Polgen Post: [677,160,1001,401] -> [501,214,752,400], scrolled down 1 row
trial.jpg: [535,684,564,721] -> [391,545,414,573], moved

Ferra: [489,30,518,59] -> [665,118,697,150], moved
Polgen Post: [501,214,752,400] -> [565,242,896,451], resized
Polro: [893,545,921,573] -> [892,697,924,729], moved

§

Give all the lines above again, exactly.

• _Result of this task_:
Polgen Post: [677,160,1001,401] -> [501,214,752,400], scrolled down 1 row
trial.jpg: [535,684,564,721] -> [391,545,414,573], moved

Ferra: [489,30,518,59] -> [665,118,697,150], moved
Polgen Post: [501,214,752,400] -> [565,242,896,451], resized
Polro: [893,545,921,573] -> [892,697,924,729], moved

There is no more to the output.